WHAT IS EXPECTED
Find "black clock: 3 -> 4" and "red toothbrush: 0 -> 3" in the records below. Copy the lines holding them and every line between, exactly, and no others.

PROVIDED INFORMATION
*** Begin section ***
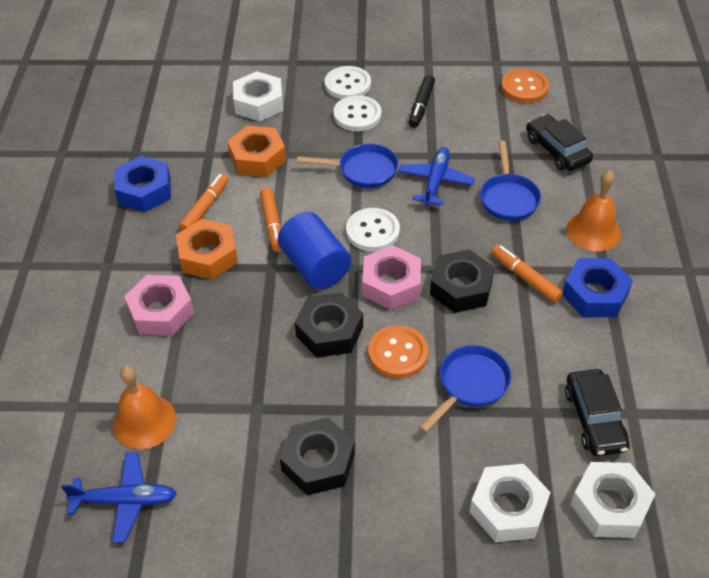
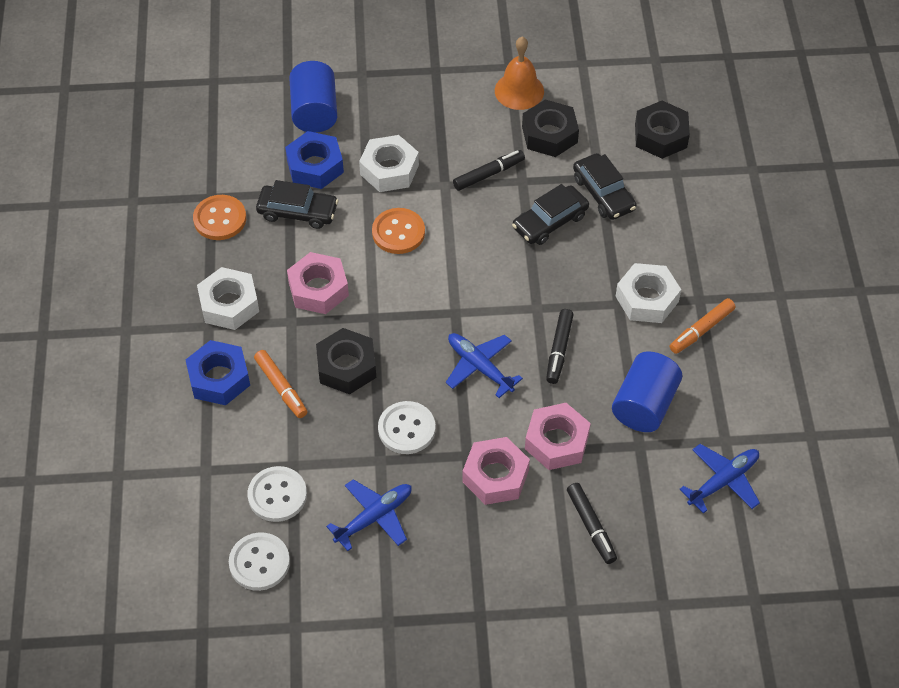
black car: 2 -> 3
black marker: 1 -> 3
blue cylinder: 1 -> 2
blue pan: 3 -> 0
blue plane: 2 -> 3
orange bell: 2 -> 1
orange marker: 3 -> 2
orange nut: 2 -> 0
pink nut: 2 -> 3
*** End section ***
*** Begin section ***
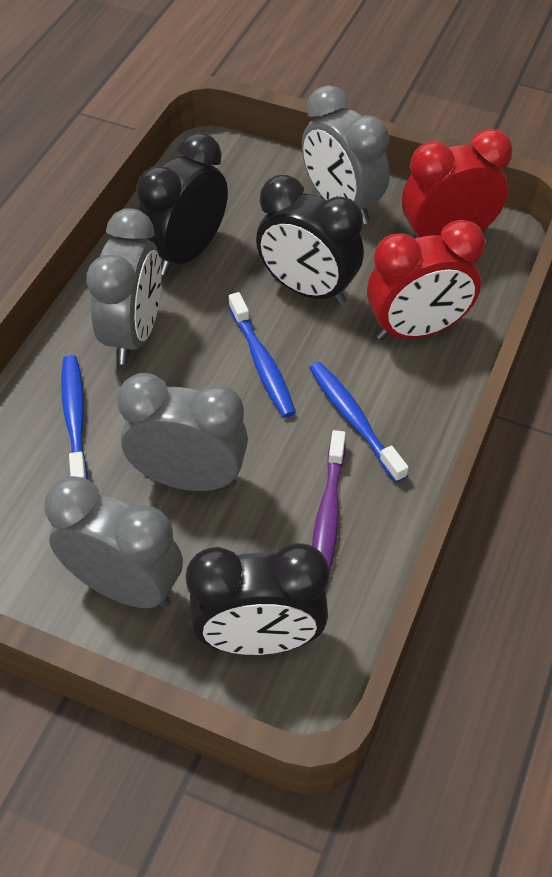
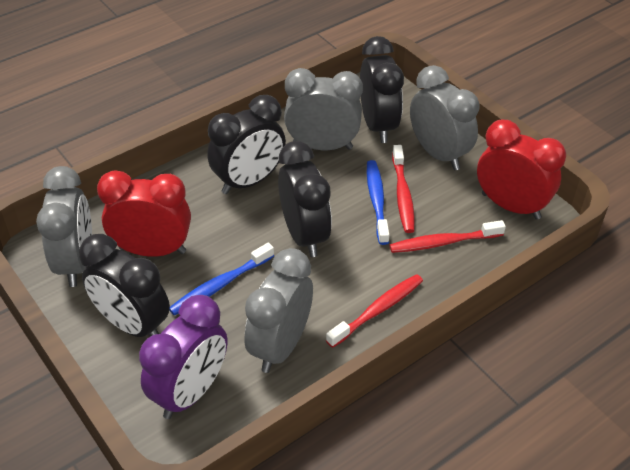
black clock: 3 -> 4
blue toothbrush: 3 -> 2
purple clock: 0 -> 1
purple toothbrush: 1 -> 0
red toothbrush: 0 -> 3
*** End section ***
*** Begin section ***
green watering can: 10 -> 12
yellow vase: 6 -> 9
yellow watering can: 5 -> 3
*** End section ***
REPLY TO THE TASK
black clock: 3 -> 4
blue toothbrush: 3 -> 2
purple clock: 0 -> 1
purple toothbrush: 1 -> 0
red toothbrush: 0 -> 3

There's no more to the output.